[Provided material]:

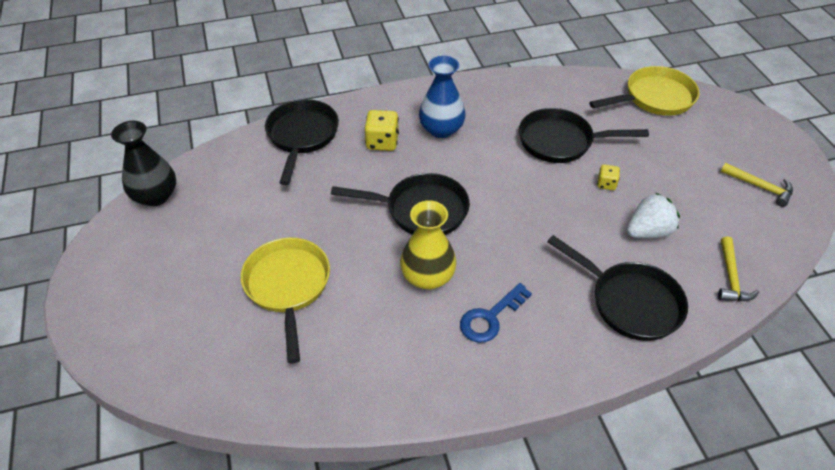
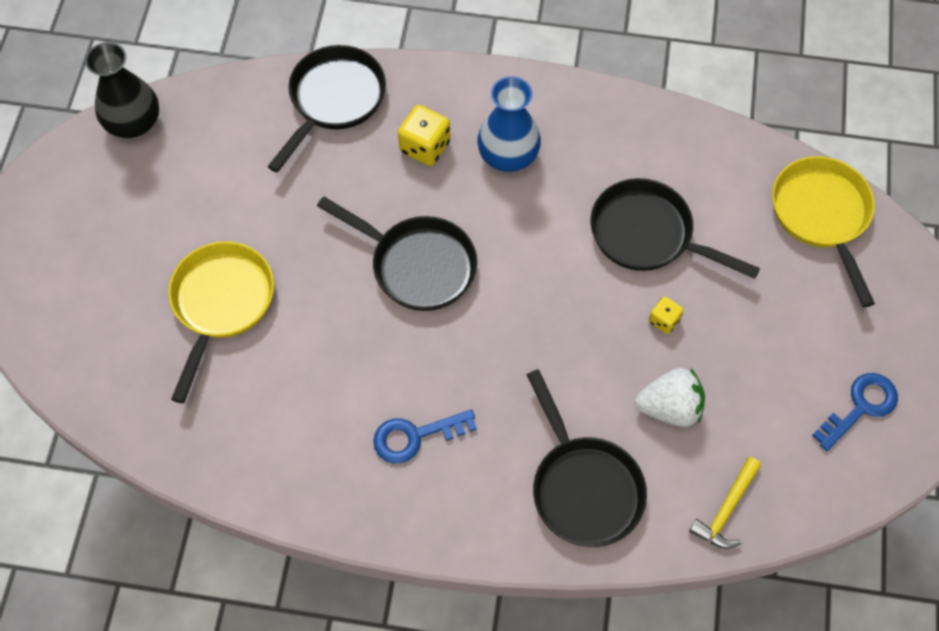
camera: 25 degrees right, 15 degrees up
(427, 276) = (376, 356): yellow vase -> none
(655, 98) = (822, 216): yellow pan -> yellow pan turned 105 degrees counterclockwise
(760, 187) = (860, 407): yellow hammer -> blue key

[Requirement]: When you reach the line that contains "(655, 98) = (822, 216): yellow" in the material above, please copy it and every line after it exactly, stopping only at the last line.

[Task response]:
(655, 98) = (822, 216): yellow pan -> yellow pan turned 105 degrees counterclockwise
(760, 187) = (860, 407): yellow hammer -> blue key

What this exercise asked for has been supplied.